Directions:
Where a picture appears, skip it; print everything else in the records exactly as it stands.

Entries supplied:
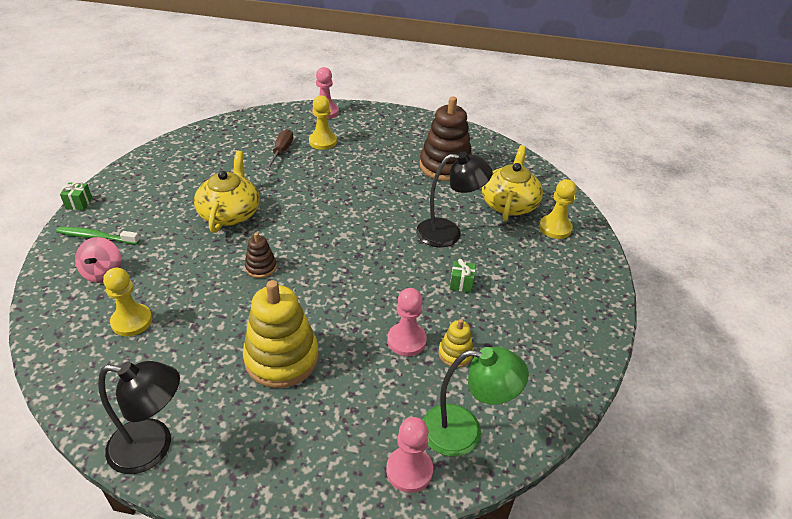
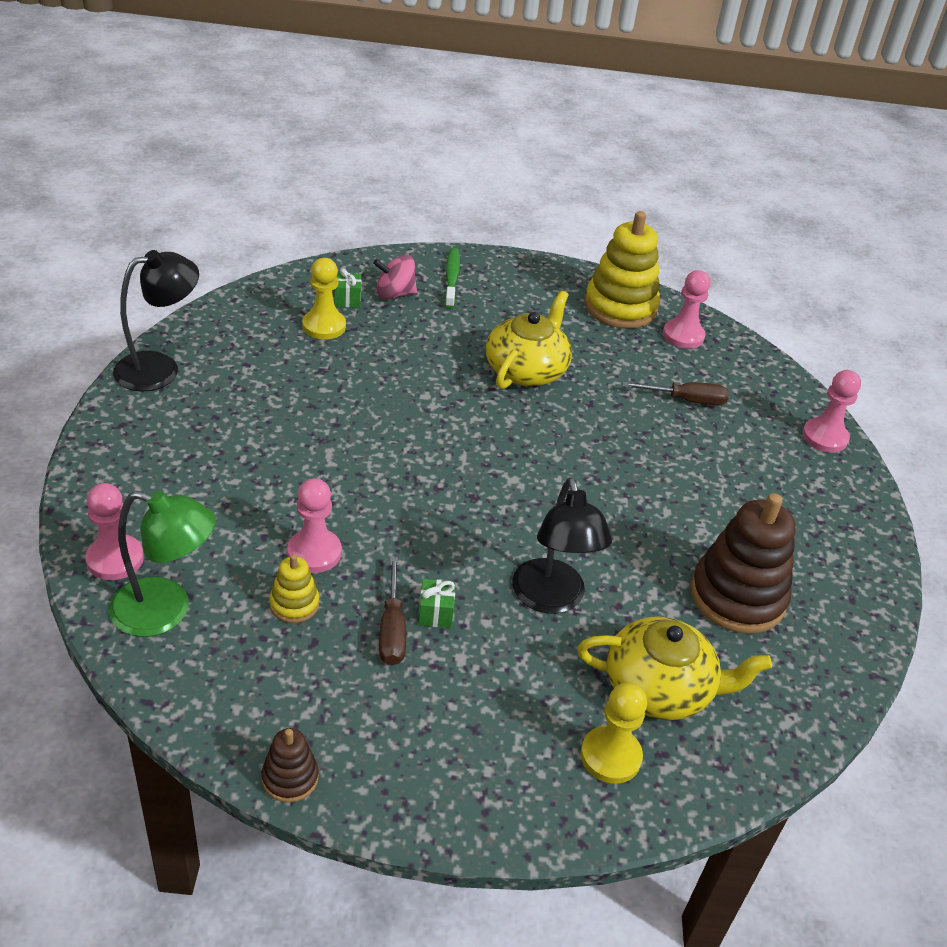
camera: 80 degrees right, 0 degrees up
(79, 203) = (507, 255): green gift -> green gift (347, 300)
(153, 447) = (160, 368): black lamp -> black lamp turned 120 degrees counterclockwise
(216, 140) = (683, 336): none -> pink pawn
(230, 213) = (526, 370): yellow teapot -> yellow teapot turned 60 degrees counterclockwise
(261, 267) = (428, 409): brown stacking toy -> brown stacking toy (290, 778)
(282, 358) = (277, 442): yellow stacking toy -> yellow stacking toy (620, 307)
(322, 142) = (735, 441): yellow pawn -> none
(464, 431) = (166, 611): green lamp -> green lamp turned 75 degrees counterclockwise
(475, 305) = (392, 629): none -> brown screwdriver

Output below:
camera: 80 degrees right, 0 degrees up
(79, 203) = (507, 255): green gift -> green gift (347, 300)
(153, 447) = (160, 368): black lamp -> black lamp turned 120 degrees counterclockwise
(216, 140) = (683, 336): none -> pink pawn
(230, 213) = (526, 370): yellow teapot -> yellow teapot turned 60 degrees counterclockwise
(261, 267) = (428, 409): brown stacking toy -> brown stacking toy (290, 778)
(282, 358) = (277, 442): yellow stacking toy -> yellow stacking toy (620, 307)
(322, 142) = (735, 441): yellow pawn -> none
(464, 431) = (166, 611): green lamp -> green lamp turned 75 degrees counterclockwise
(475, 305) = (392, 629): none -> brown screwdriver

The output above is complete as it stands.